**Required work:** Return every line of the material below verbatim, keeping the original order, spacing, and line breaks.

**Information provided:**
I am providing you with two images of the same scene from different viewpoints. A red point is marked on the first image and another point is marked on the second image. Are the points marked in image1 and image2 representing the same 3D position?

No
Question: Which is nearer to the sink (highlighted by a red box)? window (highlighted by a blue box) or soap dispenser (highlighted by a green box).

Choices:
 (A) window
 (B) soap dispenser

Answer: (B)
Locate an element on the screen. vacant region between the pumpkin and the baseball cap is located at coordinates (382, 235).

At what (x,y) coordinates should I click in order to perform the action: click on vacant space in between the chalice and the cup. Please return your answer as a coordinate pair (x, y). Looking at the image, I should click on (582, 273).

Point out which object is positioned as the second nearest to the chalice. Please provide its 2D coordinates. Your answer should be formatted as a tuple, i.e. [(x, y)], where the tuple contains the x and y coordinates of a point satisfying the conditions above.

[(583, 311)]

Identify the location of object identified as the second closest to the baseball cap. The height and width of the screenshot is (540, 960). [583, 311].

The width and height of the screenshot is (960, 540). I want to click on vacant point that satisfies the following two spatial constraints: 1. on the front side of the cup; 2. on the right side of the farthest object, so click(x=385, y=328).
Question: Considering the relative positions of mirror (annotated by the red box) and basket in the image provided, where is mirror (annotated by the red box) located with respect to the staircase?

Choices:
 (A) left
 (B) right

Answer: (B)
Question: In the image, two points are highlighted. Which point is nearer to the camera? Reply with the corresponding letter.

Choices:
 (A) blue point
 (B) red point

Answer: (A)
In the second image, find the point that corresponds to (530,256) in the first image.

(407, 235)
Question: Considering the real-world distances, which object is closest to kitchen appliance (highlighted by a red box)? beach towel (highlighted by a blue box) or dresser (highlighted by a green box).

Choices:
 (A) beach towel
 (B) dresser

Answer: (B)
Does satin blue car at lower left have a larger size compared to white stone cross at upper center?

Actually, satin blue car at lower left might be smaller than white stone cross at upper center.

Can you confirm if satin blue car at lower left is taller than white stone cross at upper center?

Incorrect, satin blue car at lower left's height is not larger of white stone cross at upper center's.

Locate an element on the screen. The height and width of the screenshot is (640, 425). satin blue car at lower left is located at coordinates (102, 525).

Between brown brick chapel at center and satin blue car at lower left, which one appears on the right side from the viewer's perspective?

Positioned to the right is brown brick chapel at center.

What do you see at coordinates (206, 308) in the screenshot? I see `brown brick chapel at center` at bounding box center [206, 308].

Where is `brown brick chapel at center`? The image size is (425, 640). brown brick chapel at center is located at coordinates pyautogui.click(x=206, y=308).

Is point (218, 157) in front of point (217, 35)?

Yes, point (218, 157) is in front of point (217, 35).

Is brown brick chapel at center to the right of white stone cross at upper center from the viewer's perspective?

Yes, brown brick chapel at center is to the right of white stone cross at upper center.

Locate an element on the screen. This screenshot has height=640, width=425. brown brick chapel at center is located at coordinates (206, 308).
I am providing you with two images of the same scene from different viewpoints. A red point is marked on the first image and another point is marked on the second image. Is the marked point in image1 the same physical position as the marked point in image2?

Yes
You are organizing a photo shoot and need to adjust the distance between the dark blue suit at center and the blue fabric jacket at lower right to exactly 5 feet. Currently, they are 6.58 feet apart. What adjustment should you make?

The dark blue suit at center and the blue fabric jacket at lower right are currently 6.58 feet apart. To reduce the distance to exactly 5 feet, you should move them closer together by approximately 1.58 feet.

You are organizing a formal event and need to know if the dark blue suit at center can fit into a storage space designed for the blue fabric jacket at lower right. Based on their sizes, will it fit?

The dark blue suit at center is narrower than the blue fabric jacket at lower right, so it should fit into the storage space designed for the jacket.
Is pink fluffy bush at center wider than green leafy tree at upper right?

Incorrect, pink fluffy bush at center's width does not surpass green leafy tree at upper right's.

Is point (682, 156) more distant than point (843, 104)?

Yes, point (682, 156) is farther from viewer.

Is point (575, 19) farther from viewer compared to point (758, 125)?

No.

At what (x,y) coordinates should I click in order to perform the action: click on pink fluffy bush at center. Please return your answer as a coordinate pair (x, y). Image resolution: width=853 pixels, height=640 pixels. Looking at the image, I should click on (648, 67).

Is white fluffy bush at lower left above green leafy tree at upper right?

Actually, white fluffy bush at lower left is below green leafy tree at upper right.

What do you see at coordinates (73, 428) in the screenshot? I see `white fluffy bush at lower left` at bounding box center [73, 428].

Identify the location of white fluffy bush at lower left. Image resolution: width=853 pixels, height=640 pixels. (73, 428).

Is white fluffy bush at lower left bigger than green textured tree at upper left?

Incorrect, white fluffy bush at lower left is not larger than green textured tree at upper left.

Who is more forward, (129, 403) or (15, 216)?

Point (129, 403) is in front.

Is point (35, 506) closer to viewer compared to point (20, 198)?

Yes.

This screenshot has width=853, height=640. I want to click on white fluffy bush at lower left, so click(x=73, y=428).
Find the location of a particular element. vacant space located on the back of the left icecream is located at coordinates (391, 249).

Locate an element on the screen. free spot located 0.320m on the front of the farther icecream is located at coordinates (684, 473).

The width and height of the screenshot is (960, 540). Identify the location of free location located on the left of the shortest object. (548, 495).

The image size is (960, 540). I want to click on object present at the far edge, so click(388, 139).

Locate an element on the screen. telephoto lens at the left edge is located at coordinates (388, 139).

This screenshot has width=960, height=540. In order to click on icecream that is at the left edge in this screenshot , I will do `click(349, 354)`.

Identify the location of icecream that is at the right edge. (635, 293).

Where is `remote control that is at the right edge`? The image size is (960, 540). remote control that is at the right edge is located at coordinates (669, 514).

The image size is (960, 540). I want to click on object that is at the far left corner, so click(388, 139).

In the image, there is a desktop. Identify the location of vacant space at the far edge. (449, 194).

**Response to the task:**
I am providing you with two images of the same scene from different viewpoints. A red point is marked on the first image and another point is marked on the second image. Are the points marked in image1 and image2 representing the same 3D position?

No
Question: Which is nearer to the sink (highlighted by a red box)? window (highlighted by a blue box) or soap dispenser (highlighted by a green box).

Choices:
 (A) window
 (B) soap dispenser

Answer: (B)
Locate an element on the screen. vacant region between the pumpkin and the baseball cap is located at coordinates (382, 235).

At what (x,y) coordinates should I click in order to perform the action: click on vacant space in between the chalice and the cup. Please return your answer as a coordinate pair (x, y). Looking at the image, I should click on (582, 273).

Point out which object is positioned as the second nearest to the chalice. Please provide its 2D coordinates. Your answer should be formatted as a tuple, i.e. [(x, y)], where the tuple contains the x and y coordinates of a point satisfying the conditions above.

[(583, 311)]

Identify the location of object identified as the second closest to the baseball cap. The height and width of the screenshot is (540, 960). [583, 311].

The width and height of the screenshot is (960, 540). I want to click on vacant point that satisfies the following two spatial constraints: 1. on the front side of the cup; 2. on the right side of the farthest object, so click(x=385, y=328).
Question: Considering the relative positions of mirror (annotated by the red box) and basket in the image provided, where is mirror (annotated by the red box) located with respect to the staircase?

Choices:
 (A) left
 (B) right

Answer: (B)
Question: In the image, two points are highlighted. Which point is nearer to the camera? Reply with the corresponding letter.

Choices:
 (A) blue point
 (B) red point

Answer: (A)
In the second image, find the point that corresponds to (530,256) in the first image.

(407, 235)
Question: Considering the real-world distances, which object is closest to kitchen appliance (highlighted by a red box)? beach towel (highlighted by a blue box) or dresser (highlighted by a green box).

Choices:
 (A) beach towel
 (B) dresser

Answer: (B)
Does satin blue car at lower left have a larger size compared to white stone cross at upper center?

Actually, satin blue car at lower left might be smaller than white stone cross at upper center.

Can you confirm if satin blue car at lower left is taller than white stone cross at upper center?

Incorrect, satin blue car at lower left's height is not larger of white stone cross at upper center's.

Locate an element on the screen. The height and width of the screenshot is (640, 425). satin blue car at lower left is located at coordinates (102, 525).

Between brown brick chapel at center and satin blue car at lower left, which one appears on the right side from the viewer's perspective?

Positioned to the right is brown brick chapel at center.

What do you see at coordinates (206, 308) in the screenshot? I see `brown brick chapel at center` at bounding box center [206, 308].

Where is `brown brick chapel at center`? The image size is (425, 640). brown brick chapel at center is located at coordinates pyautogui.click(x=206, y=308).

Is point (218, 157) in front of point (217, 35)?

Yes, point (218, 157) is in front of point (217, 35).

Is brown brick chapel at center to the right of white stone cross at upper center from the viewer's perspective?

Yes, brown brick chapel at center is to the right of white stone cross at upper center.

Locate an element on the screen. This screenshot has height=640, width=425. brown brick chapel at center is located at coordinates (206, 308).
I am providing you with two images of the same scene from different viewpoints. A red point is marked on the first image and another point is marked on the second image. Is the marked point in image1 the same physical position as the marked point in image2?

Yes
You are organizing a photo shoot and need to adjust the distance between the dark blue suit at center and the blue fabric jacket at lower right to exactly 5 feet. Currently, they are 6.58 feet apart. What adjustment should you make?

The dark blue suit at center and the blue fabric jacket at lower right are currently 6.58 feet apart. To reduce the distance to exactly 5 feet, you should move them closer together by approximately 1.58 feet.

You are organizing a formal event and need to know if the dark blue suit at center can fit into a storage space designed for the blue fabric jacket at lower right. Based on their sizes, will it fit?

The dark blue suit at center is narrower than the blue fabric jacket at lower right, so it should fit into the storage space designed for the jacket.
Is pink fluffy bush at center wider than green leafy tree at upper right?

Incorrect, pink fluffy bush at center's width does not surpass green leafy tree at upper right's.

Is point (682, 156) more distant than point (843, 104)?

Yes, point (682, 156) is farther from viewer.

Is point (575, 19) farther from viewer compared to point (758, 125)?

No.

At what (x,y) coordinates should I click in order to perform the action: click on pink fluffy bush at center. Please return your answer as a coordinate pair (x, y). Image resolution: width=853 pixels, height=640 pixels. Looking at the image, I should click on (648, 67).

Is white fluffy bush at lower left above green leafy tree at upper right?

Actually, white fluffy bush at lower left is below green leafy tree at upper right.

What do you see at coordinates (73, 428) in the screenshot? I see `white fluffy bush at lower left` at bounding box center [73, 428].

Identify the location of white fluffy bush at lower left. Image resolution: width=853 pixels, height=640 pixels. (73, 428).

Is white fluffy bush at lower left bigger than green textured tree at upper left?

Incorrect, white fluffy bush at lower left is not larger than green textured tree at upper left.

Who is more forward, (129, 403) or (15, 216)?

Point (129, 403) is in front.

Is point (35, 506) closer to viewer compared to point (20, 198)?

Yes.

This screenshot has width=853, height=640. I want to click on white fluffy bush at lower left, so click(x=73, y=428).
Find the location of a particular element. vacant space located on the back of the left icecream is located at coordinates (391, 249).

Locate an element on the screen. free spot located 0.320m on the front of the farther icecream is located at coordinates (684, 473).

The width and height of the screenshot is (960, 540). Identify the location of free location located on the left of the shortest object. (548, 495).

The image size is (960, 540). I want to click on object present at the far edge, so click(388, 139).

Locate an element on the screen. telephoto lens at the left edge is located at coordinates (388, 139).

This screenshot has width=960, height=540. In order to click on icecream that is at the left edge in this screenshot , I will do `click(349, 354)`.

Identify the location of icecream that is at the right edge. (635, 293).

Where is `remote control that is at the right edge`? The image size is (960, 540). remote control that is at the right edge is located at coordinates (669, 514).

The image size is (960, 540). I want to click on object that is at the far left corner, so click(388, 139).

In the image, there is a desktop. Identify the location of vacant space at the far edge. (449, 194).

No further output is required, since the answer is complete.